**Work item:** Set down exactly, from the records below, the line with "C3: 1.5uF (plus" through the line with "TP2: test point (VDD) -> none", and nothing else.

[Edit difference data]
[Start of section]

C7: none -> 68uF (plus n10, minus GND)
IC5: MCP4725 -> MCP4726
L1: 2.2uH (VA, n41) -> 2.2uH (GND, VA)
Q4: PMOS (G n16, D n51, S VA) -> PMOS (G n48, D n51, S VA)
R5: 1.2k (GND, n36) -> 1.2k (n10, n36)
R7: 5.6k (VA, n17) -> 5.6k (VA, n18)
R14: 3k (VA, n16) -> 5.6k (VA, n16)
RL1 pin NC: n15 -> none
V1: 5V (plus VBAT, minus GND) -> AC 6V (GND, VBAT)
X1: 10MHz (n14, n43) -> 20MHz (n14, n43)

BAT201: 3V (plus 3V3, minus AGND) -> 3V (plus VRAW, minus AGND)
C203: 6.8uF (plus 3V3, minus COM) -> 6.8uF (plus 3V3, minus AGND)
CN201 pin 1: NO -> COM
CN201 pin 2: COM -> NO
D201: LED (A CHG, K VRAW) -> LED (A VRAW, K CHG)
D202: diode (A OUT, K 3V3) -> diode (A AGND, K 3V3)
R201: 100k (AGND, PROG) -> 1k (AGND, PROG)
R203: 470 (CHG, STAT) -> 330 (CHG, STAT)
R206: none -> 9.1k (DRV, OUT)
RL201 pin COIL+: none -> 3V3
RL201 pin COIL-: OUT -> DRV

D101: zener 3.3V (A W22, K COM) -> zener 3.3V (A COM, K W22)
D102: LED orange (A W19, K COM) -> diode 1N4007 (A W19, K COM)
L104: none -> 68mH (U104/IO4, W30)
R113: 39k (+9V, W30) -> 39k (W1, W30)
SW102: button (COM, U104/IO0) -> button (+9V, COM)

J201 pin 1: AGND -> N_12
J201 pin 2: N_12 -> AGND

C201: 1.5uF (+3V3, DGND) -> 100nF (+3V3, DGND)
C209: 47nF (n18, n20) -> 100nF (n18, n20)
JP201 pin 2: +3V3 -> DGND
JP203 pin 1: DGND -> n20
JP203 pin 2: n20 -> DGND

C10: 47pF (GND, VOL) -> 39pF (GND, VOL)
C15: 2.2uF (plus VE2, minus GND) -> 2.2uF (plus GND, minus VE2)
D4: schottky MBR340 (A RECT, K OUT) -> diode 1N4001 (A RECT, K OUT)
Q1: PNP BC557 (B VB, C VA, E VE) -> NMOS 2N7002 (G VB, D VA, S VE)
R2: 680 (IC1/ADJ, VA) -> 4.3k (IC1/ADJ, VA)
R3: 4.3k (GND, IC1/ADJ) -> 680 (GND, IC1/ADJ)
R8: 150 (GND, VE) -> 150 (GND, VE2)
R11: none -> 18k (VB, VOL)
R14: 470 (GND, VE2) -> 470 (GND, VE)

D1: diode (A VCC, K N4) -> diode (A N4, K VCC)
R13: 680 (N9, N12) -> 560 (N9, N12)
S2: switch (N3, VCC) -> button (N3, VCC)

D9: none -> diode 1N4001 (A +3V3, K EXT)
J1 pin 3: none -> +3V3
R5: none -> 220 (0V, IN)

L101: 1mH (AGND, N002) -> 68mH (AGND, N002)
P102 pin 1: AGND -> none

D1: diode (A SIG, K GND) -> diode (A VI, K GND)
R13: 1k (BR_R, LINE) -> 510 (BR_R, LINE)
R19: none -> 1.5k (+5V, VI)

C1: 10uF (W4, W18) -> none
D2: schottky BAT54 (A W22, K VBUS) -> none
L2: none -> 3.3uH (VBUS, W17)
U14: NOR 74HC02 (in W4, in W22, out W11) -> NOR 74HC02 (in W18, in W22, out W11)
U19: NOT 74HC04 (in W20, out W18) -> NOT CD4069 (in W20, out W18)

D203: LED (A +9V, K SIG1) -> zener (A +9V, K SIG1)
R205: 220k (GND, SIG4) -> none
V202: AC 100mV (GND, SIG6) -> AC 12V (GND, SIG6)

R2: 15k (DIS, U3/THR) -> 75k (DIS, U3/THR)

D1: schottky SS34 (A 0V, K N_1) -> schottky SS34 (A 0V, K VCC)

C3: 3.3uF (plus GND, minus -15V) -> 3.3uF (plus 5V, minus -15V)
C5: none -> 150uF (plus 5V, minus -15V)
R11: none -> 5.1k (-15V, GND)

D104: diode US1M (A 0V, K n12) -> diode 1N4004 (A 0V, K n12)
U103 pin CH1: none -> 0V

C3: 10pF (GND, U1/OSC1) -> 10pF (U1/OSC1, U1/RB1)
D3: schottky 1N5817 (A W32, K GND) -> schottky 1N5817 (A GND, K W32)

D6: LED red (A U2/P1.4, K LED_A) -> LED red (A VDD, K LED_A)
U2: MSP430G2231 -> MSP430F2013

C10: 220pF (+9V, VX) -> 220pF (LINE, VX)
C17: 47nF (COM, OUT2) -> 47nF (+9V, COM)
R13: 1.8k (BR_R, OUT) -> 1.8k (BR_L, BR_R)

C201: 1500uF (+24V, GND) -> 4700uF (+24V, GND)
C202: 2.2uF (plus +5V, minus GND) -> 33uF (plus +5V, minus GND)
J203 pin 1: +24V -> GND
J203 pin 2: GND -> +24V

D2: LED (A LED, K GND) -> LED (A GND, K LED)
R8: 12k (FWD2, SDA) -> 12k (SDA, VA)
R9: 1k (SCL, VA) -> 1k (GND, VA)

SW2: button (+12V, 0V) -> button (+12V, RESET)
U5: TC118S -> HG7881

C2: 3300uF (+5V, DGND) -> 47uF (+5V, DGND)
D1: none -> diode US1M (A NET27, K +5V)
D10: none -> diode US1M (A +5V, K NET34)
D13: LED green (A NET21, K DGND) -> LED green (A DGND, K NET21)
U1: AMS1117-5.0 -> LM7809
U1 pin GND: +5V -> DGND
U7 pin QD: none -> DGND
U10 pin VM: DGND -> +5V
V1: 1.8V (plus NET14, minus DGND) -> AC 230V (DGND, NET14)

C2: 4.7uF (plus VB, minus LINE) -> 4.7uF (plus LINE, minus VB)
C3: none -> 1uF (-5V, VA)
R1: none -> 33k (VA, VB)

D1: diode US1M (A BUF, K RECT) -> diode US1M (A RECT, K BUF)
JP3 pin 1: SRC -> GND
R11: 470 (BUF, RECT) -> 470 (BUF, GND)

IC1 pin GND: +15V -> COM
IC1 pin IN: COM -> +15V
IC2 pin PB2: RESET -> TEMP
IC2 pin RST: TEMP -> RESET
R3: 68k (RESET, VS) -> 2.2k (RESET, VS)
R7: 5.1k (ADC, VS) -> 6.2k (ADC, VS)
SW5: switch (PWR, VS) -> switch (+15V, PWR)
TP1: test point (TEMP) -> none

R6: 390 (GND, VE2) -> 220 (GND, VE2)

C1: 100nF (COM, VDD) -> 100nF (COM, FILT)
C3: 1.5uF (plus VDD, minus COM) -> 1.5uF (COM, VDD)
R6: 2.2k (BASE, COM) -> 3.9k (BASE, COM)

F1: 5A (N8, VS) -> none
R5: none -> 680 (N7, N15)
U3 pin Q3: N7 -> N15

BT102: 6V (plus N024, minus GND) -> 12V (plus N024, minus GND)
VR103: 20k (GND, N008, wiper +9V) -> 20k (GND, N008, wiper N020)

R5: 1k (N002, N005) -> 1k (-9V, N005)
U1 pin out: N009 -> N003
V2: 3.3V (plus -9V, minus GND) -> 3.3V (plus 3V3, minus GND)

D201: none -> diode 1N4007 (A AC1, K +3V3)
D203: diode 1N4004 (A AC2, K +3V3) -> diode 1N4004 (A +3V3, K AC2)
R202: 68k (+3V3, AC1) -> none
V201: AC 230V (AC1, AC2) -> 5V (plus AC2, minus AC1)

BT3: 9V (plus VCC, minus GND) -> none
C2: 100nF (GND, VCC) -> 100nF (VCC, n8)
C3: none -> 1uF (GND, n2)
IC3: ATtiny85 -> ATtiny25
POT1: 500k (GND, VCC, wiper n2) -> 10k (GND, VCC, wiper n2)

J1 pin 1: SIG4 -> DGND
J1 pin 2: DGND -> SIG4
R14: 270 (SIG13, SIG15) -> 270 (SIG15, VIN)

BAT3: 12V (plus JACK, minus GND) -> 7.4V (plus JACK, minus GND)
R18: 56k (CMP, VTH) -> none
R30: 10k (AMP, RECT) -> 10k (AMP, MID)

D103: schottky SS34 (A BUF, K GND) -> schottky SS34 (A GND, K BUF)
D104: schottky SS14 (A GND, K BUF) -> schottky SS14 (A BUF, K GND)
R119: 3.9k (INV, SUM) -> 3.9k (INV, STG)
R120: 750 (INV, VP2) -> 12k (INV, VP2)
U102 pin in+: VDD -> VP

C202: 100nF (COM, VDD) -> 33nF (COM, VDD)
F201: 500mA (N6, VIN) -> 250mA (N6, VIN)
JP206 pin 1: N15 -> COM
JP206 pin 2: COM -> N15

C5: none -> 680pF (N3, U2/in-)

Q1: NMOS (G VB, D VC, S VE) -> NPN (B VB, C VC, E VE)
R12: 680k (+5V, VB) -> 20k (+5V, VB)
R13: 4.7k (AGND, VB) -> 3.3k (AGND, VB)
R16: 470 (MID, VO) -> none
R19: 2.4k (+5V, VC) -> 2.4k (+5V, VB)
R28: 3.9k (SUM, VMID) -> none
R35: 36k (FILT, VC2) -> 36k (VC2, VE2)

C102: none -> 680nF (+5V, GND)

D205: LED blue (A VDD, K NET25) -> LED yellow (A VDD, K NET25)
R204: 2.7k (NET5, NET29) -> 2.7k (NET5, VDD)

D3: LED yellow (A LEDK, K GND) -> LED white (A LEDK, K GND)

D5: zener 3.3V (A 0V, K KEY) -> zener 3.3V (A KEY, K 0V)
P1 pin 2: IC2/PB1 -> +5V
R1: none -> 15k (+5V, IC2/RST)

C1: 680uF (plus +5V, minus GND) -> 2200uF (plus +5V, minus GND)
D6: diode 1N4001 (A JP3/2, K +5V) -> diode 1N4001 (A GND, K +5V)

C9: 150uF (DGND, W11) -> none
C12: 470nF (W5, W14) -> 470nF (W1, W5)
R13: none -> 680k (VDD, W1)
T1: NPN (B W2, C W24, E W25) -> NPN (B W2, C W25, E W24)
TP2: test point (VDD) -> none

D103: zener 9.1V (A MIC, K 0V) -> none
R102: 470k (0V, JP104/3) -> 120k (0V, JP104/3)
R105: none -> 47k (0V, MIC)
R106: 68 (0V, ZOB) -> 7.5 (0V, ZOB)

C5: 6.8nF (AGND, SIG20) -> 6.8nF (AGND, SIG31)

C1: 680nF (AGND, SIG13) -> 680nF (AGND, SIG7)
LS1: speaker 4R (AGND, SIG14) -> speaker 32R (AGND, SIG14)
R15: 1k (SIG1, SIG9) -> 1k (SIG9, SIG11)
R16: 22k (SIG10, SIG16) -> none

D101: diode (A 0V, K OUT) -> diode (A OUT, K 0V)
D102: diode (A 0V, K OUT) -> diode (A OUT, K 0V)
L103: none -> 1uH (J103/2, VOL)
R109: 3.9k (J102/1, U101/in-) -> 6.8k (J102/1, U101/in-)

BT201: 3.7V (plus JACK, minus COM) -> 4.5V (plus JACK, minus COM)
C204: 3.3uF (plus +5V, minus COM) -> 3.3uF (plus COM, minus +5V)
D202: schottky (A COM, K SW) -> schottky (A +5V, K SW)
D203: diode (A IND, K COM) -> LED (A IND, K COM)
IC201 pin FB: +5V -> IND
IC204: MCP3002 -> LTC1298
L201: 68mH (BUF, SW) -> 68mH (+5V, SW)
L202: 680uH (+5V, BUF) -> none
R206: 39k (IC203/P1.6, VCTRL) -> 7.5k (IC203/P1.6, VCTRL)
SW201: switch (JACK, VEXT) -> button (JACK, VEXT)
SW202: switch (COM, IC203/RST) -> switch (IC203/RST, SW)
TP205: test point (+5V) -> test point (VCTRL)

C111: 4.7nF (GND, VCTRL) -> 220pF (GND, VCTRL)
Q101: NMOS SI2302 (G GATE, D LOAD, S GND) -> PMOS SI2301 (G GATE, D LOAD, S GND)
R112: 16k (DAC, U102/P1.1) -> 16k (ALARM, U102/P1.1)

[End of section]

**Result:**
C3: 1.5uF (plus VDD, minus COM) -> 1.5uF (COM, VDD)
R6: 2.2k (BASE, COM) -> 3.9k (BASE, COM)

F1: 5A (N8, VS) -> none
R5: none -> 680 (N7, N15)
U3 pin Q3: N7 -> N15

BT102: 6V (plus N024, minus GND) -> 12V (plus N024, minus GND)
VR103: 20k (GND, N008, wiper +9V) -> 20k (GND, N008, wiper N020)

R5: 1k (N002, N005) -> 1k (-9V, N005)
U1 pin out: N009 -> N003
V2: 3.3V (plus -9V, minus GND) -> 3.3V (plus 3V3, minus GND)

D201: none -> diode 1N4007 (A AC1, K +3V3)
D203: diode 1N4004 (A AC2, K +3V3) -> diode 1N4004 (A +3V3, K AC2)
R202: 68k (+3V3, AC1) -> none
V201: AC 230V (AC1, AC2) -> 5V (plus AC2, minus AC1)

BT3: 9V (plus VCC, minus GND) -> none
C2: 100nF (GND, VCC) -> 100nF (VCC, n8)
C3: none -> 1uF (GND, n2)
IC3: ATtiny85 -> ATtiny25
POT1: 500k (GND, VCC, wiper n2) -> 10k (GND, VCC, wiper n2)

J1 pin 1: SIG4 -> DGND
J1 pin 2: DGND -> SIG4
R14: 270 (SIG13, SIG15) -> 270 (SIG15, VIN)

BAT3: 12V (plus JACK, minus GND) -> 7.4V (plus JACK, minus GND)
R18: 56k (CMP, VTH) -> none
R30: 10k (AMP, RECT) -> 10k (AMP, MID)

D103: schottky SS34 (A BUF, K GND) -> schottky SS34 (A GND, K BUF)
D104: schottky SS14 (A GND, K BUF) -> schottky SS14 (A BUF, K GND)
R119: 3.9k (INV, SUM) -> 3.9k (INV, STG)
R120: 750 (INV, VP2) -> 12k (INV, VP2)
U102 pin in+: VDD -> VP

C202: 100nF (COM, VDD) -> 33nF (COM, VDD)
F201: 500mA (N6, VIN) -> 250mA (N6, VIN)
JP206 pin 1: N15 -> COM
JP206 pin 2: COM -> N15

C5: none -> 680pF (N3, U2/in-)

Q1: NMOS (G VB, D VC, S VE) -> NPN (B VB, C VC, E VE)
R12: 680k (+5V, VB) -> 20k (+5V, VB)
R13: 4.7k (AGND, VB) -> 3.3k (AGND, VB)
R16: 470 (MID, VO) -> none
R19: 2.4k (+5V, VC) -> 2.4k (+5V, VB)
R28: 3.9k (SUM, VMID) -> none
R35: 36k (FILT, VC2) -> 36k (VC2, VE2)

C102: none -> 680nF (+5V, GND)

D205: LED blue (A VDD, K NET25) -> LED yellow (A VDD, K NET25)
R204: 2.7k (NET5, NET29) -> 2.7k (NET5, VDD)

D3: LED yellow (A LEDK, K GND) -> LED white (A LEDK, K GND)

D5: zener 3.3V (A 0V, K KEY) -> zener 3.3V (A KEY, K 0V)
P1 pin 2: IC2/PB1 -> +5V
R1: none -> 15k (+5V, IC2/RST)

C1: 680uF (plus +5V, minus GND) -> 2200uF (plus +5V, minus GND)
D6: diode 1N4001 (A JP3/2, K +5V) -> diode 1N4001 (A GND, K +5V)

C9: 150uF (DGND, W11) -> none
C12: 470nF (W5, W14) -> 470nF (W1, W5)
R13: none -> 680k (VDD, W1)
T1: NPN (B W2, C W24, E W25) -> NPN (B W2, C W25, E W24)
TP2: test point (VDD) -> none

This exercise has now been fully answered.